From the records that follow, return exactly the lines beginning at the one that contains "RTC1 pin SQW: D4 -> D3" and ending at the one that contains "HALL3 pin OUT: RX -> D0", pictures left out.

======== Provided material ========

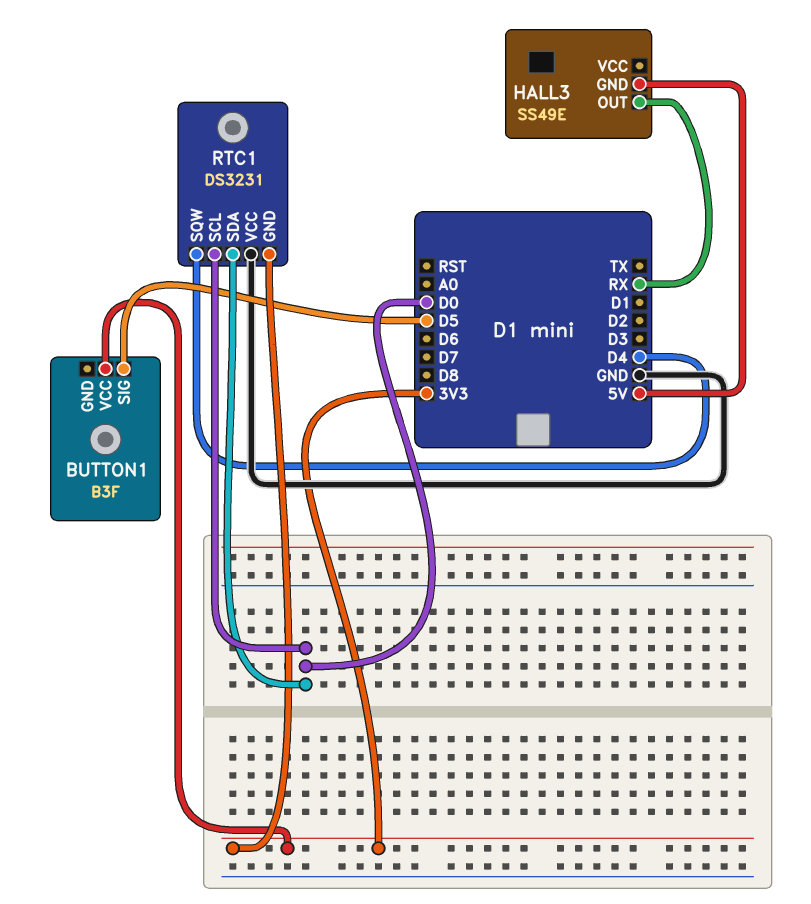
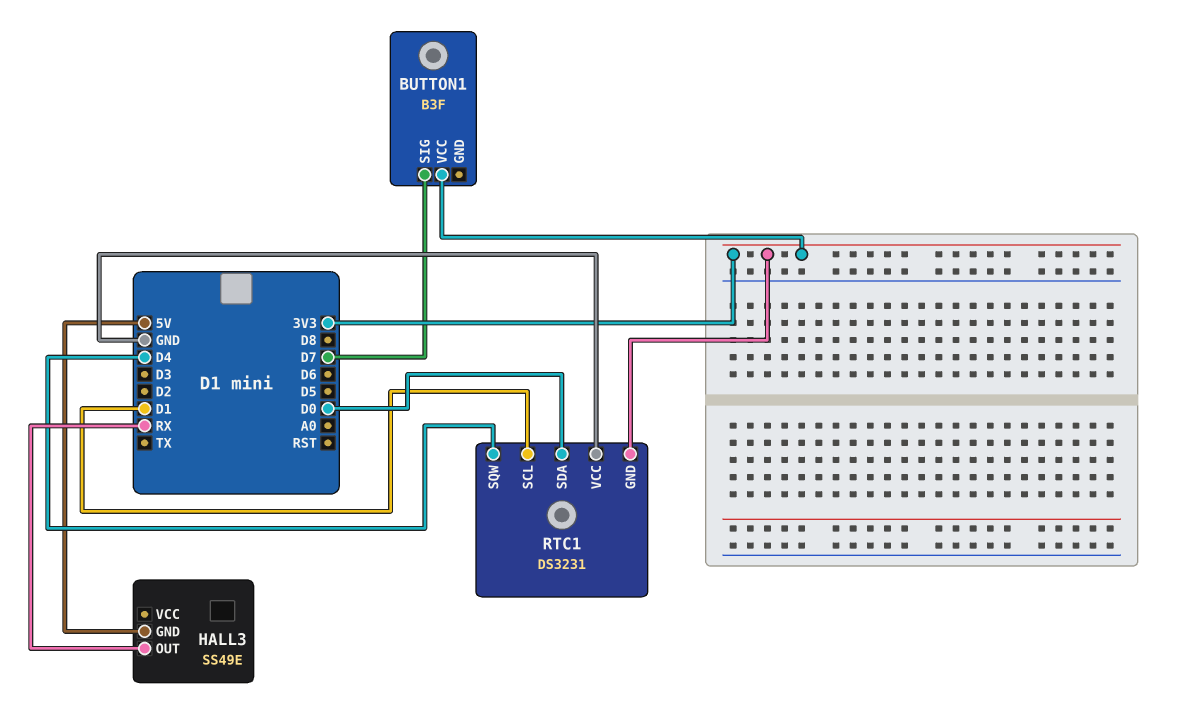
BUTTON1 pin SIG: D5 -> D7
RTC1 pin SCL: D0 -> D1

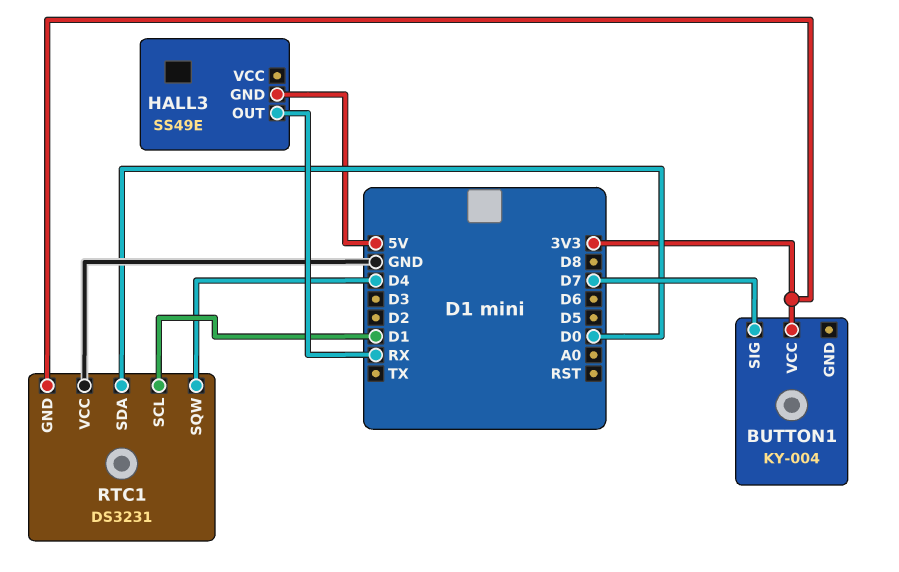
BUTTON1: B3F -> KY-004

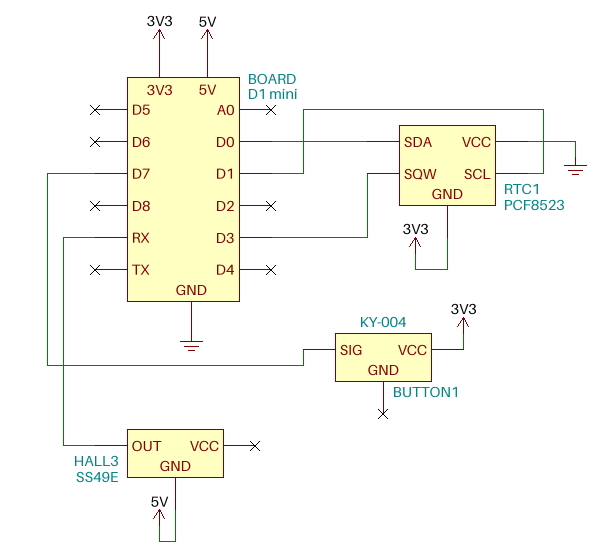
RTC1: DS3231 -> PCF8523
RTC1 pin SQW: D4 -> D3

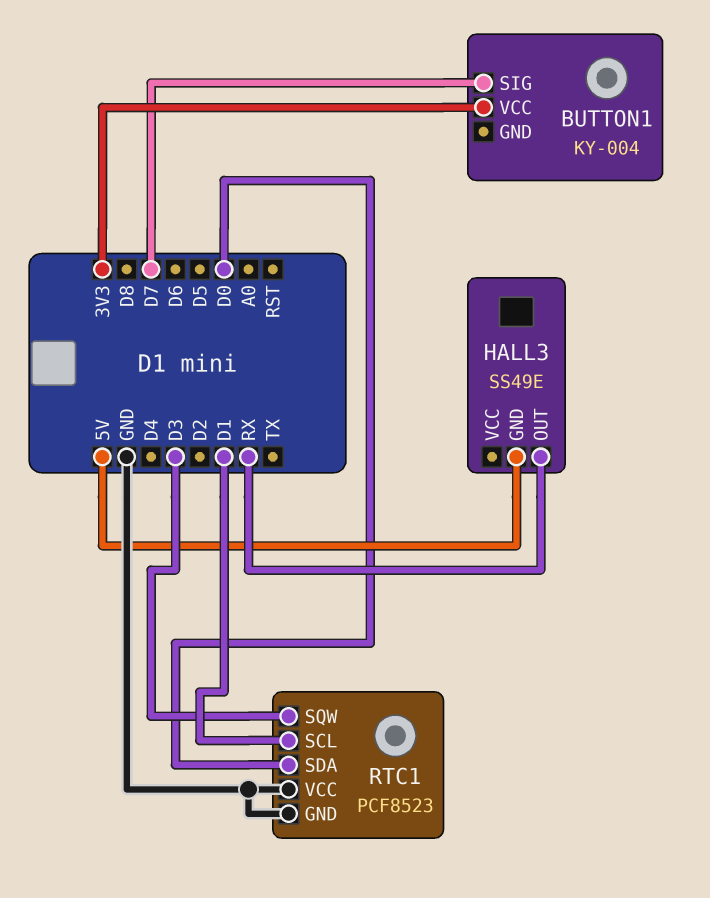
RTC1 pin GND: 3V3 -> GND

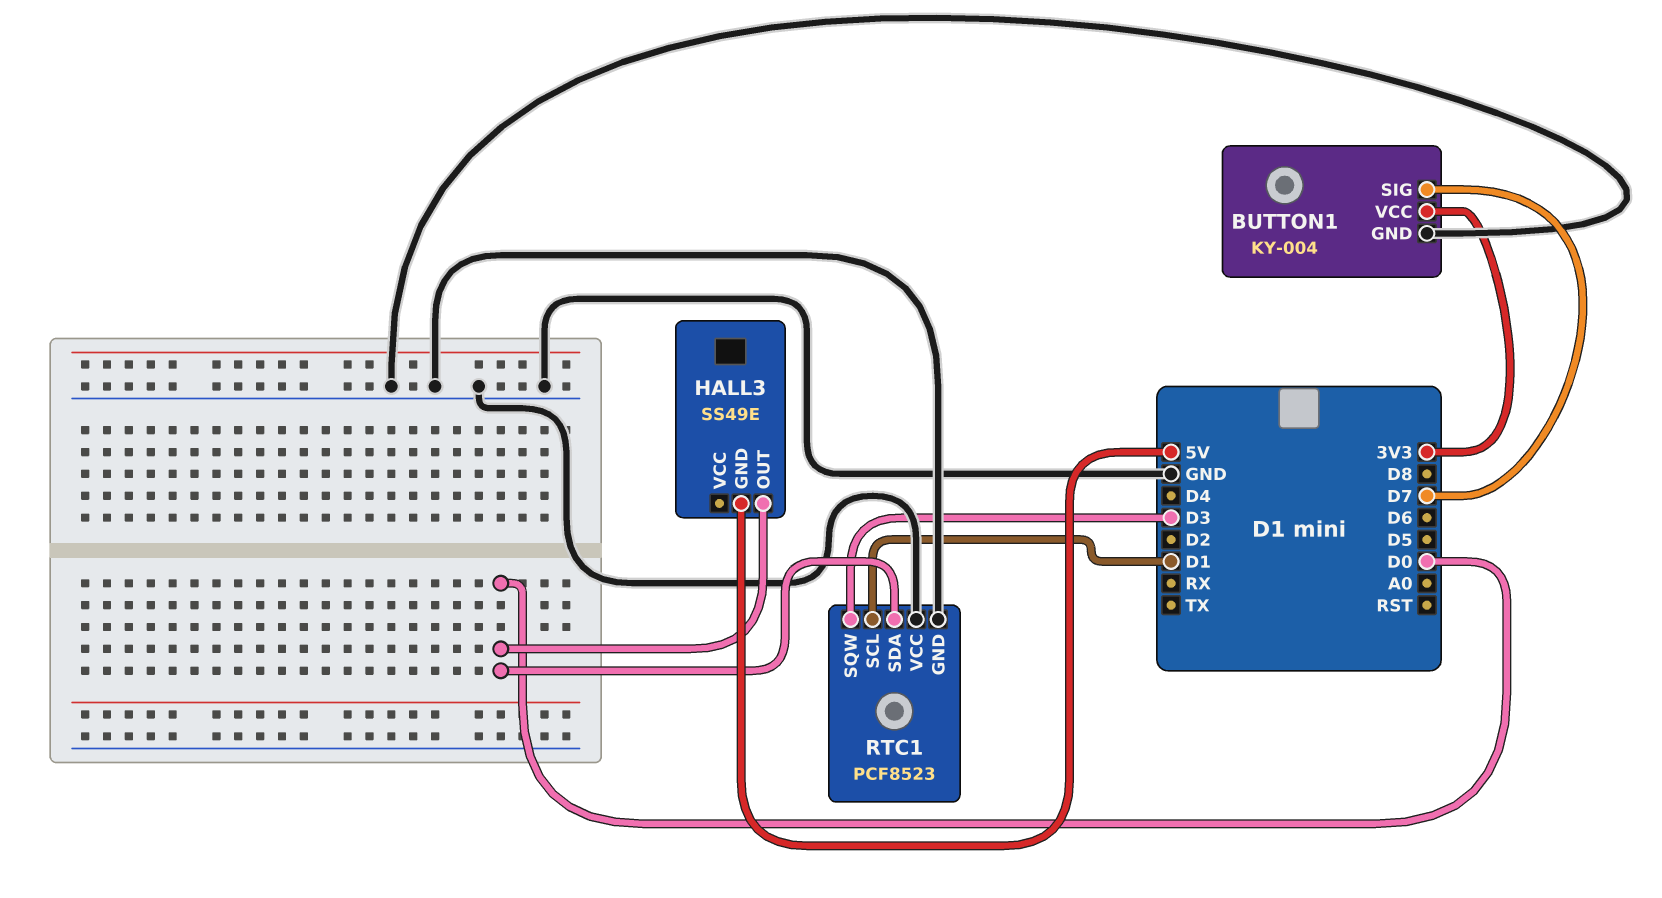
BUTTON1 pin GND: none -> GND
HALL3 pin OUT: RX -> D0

========
======== Provided material ========

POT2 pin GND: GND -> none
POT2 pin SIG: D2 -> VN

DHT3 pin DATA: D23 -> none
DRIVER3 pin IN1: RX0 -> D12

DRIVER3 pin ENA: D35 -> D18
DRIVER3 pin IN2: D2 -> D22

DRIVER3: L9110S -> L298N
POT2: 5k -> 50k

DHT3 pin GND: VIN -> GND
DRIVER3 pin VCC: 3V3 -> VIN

========

▶ Output of the task
RTC1 pin SQW: D4 -> D3

RTC1 pin GND: 3V3 -> GND

BUTTON1 pin GND: none -> GND
HALL3 pin OUT: RX -> D0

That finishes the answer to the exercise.